- _EXERCISE DIRECTIONS_: Please rewrite the data starting with the line with "Tendai (429, 546)" and going on through the line with "lattices (286, 274)", putting "chuckled" in place of "cackled" and leaving everything else the same.

- _RECORDS FOR THIS EXERCISE_:
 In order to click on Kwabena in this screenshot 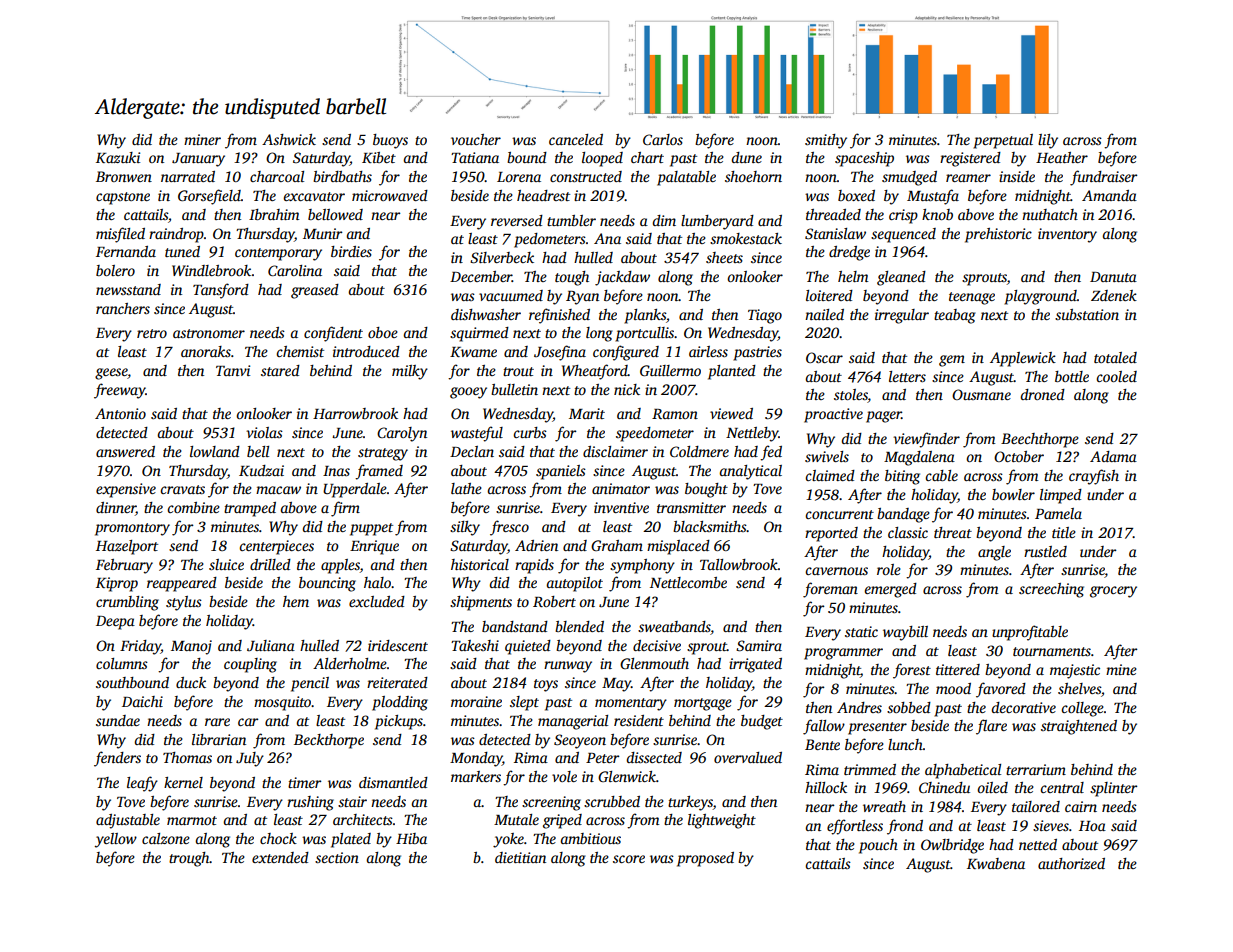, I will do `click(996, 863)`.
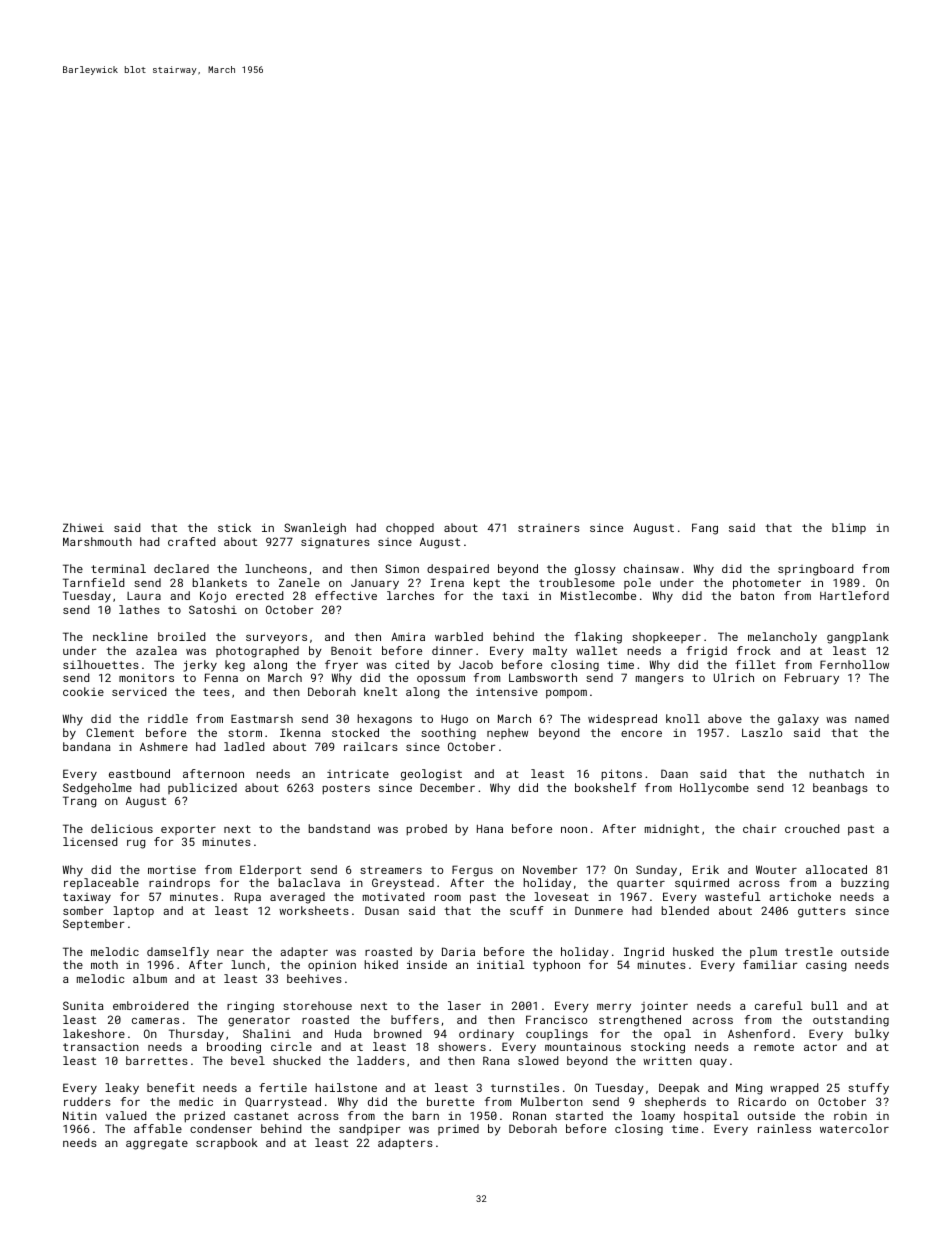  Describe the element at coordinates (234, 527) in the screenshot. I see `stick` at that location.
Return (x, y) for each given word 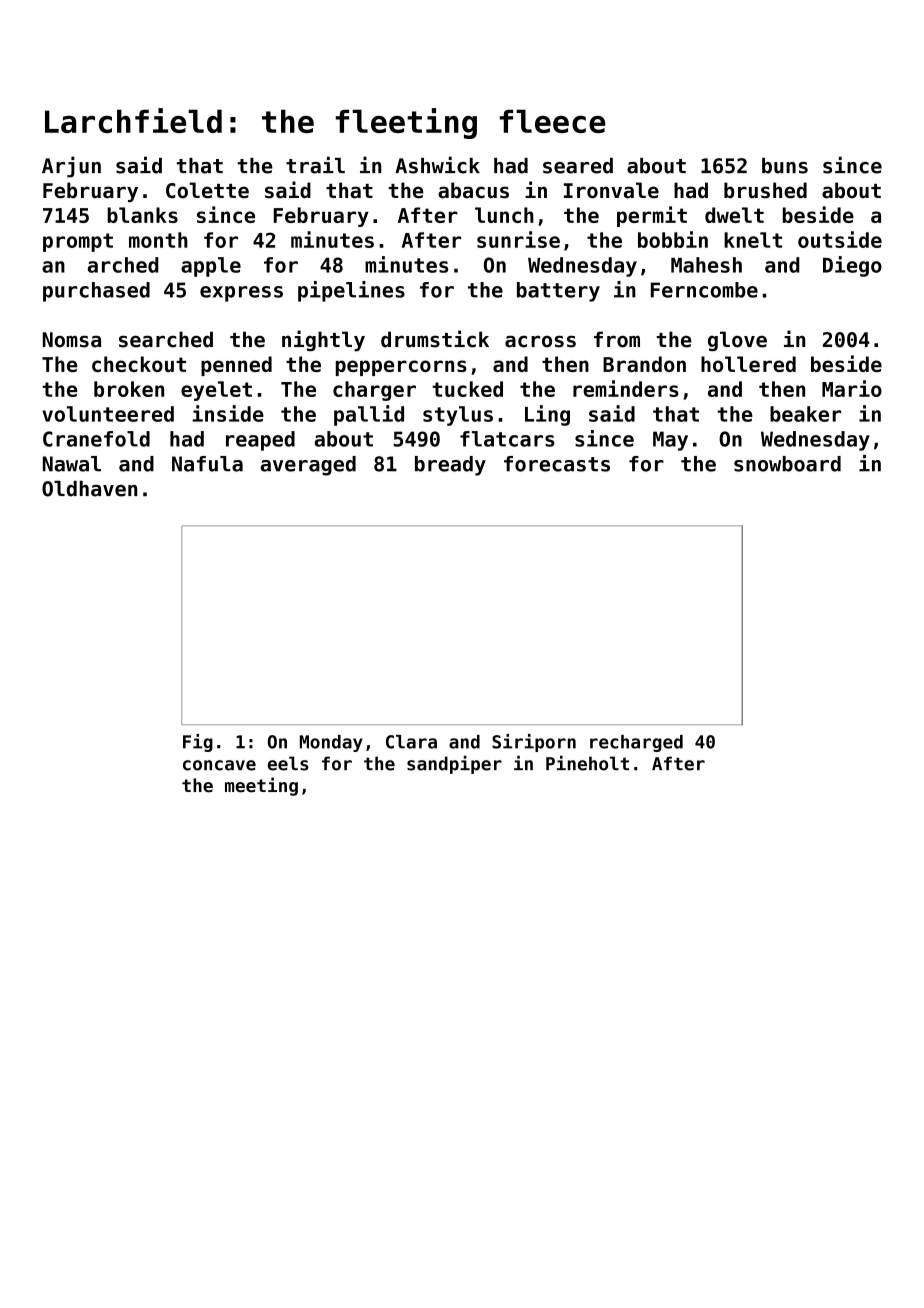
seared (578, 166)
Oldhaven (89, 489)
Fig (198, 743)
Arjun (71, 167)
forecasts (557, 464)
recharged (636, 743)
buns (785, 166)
...
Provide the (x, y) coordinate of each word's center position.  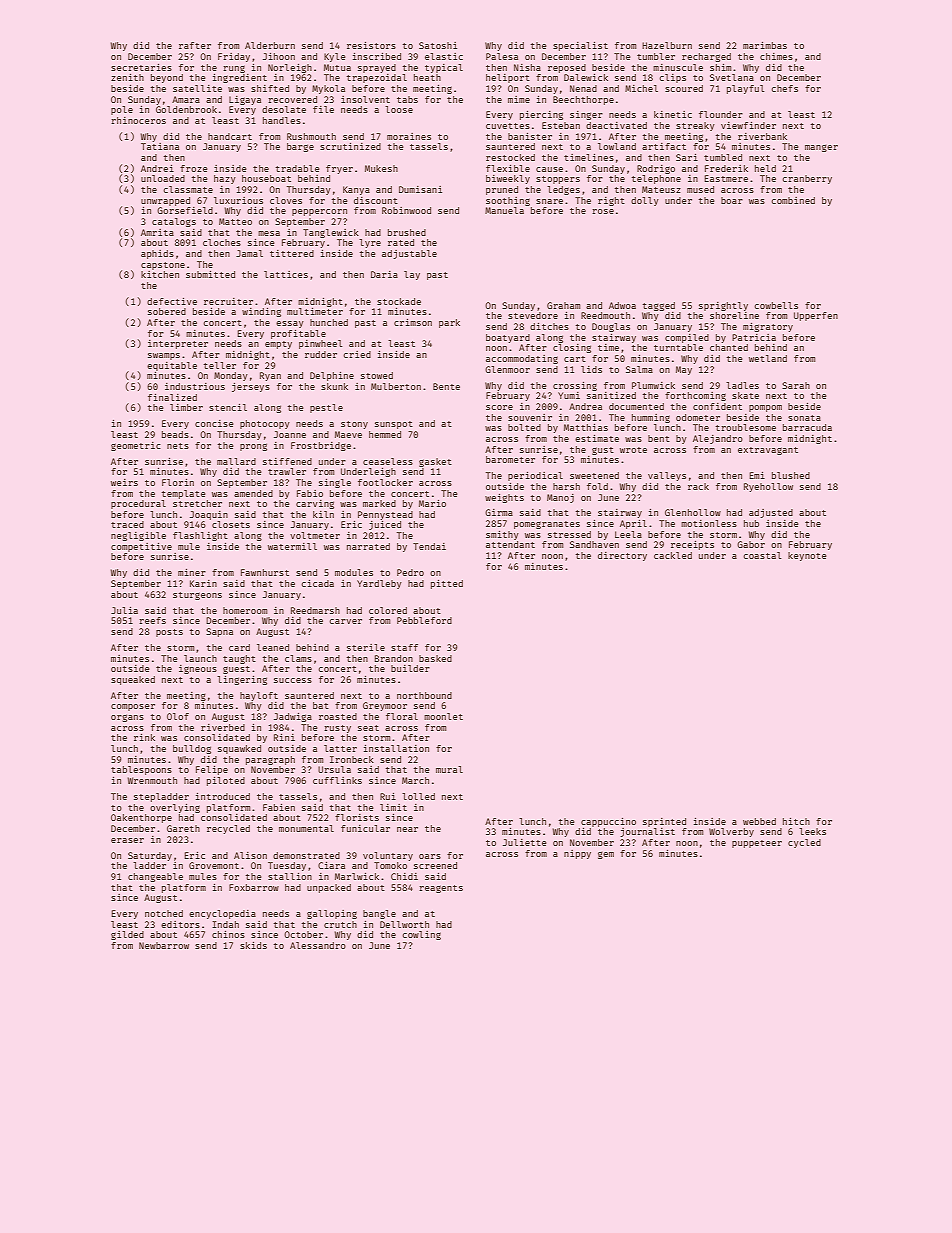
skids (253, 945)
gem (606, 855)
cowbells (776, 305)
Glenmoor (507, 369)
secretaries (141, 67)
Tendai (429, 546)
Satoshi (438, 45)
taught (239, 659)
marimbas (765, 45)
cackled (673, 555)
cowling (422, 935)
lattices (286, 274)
* * *
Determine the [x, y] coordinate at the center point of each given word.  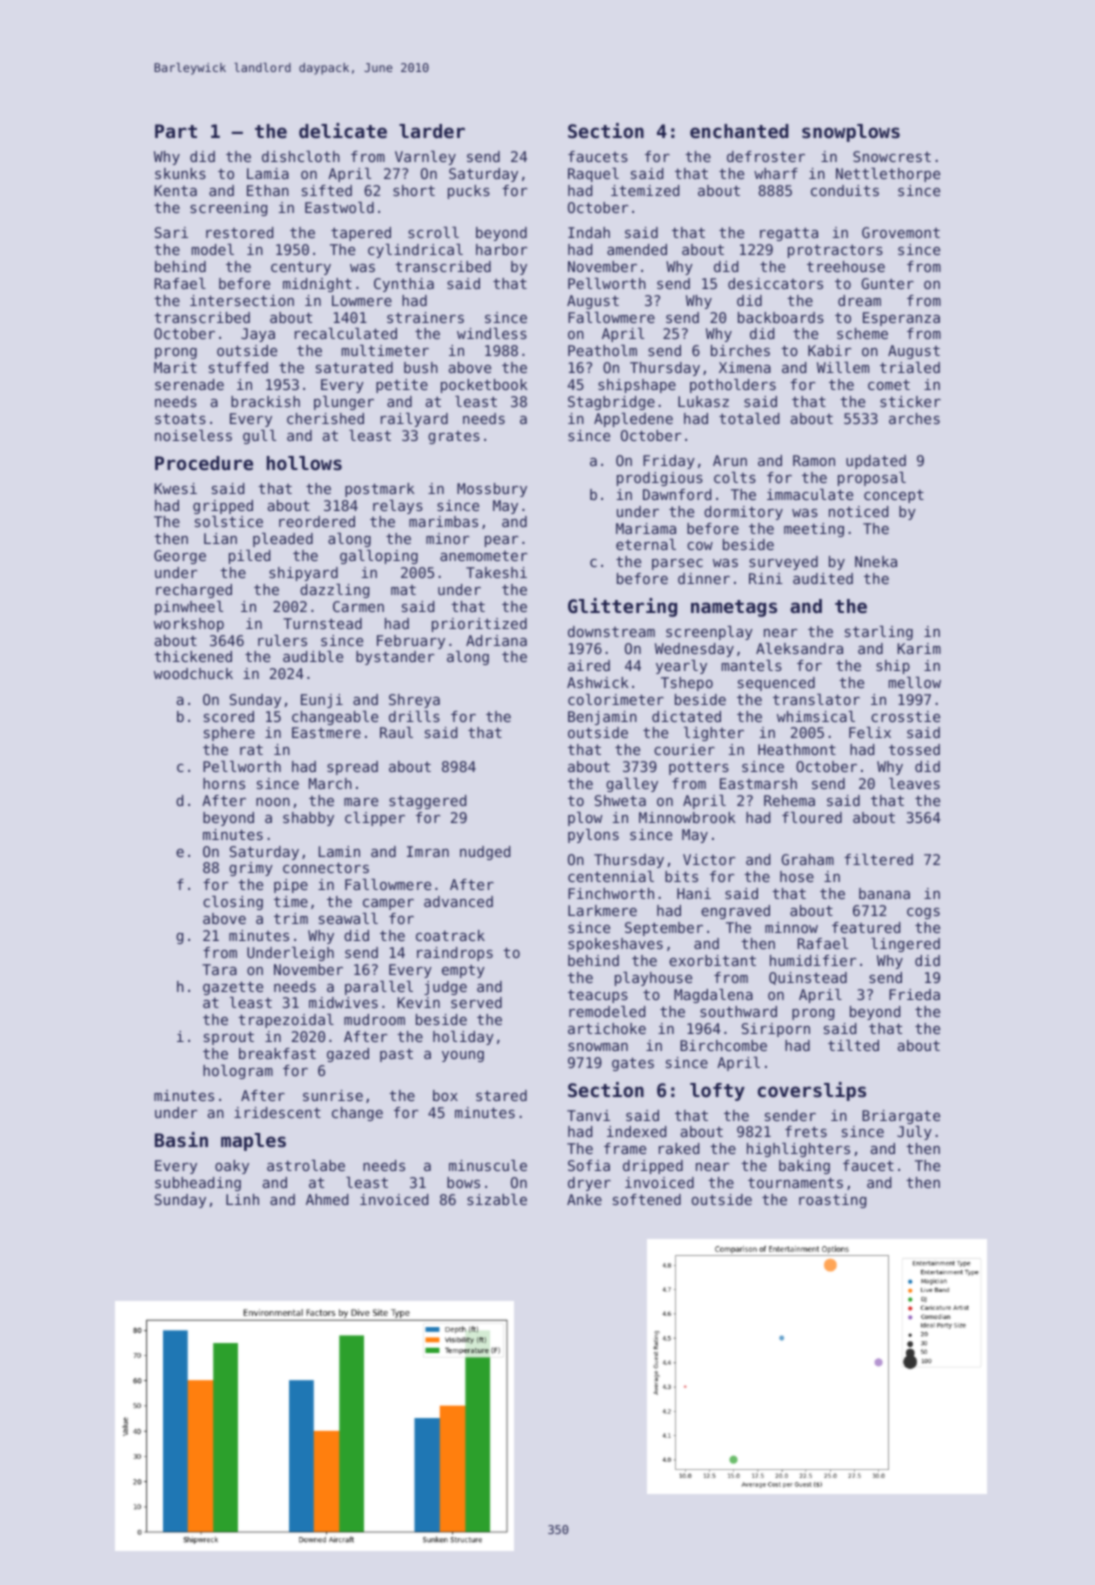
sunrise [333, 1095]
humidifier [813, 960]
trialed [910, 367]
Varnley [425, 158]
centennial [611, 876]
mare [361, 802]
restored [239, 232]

- _SOLUTION TO THIS PROBLEM_:
Tendai (429, 546)
Satoshi (438, 45)
taught (239, 659)
marimbas (765, 45)
chuckled (673, 555)
cowling (422, 935)
lattices (286, 274)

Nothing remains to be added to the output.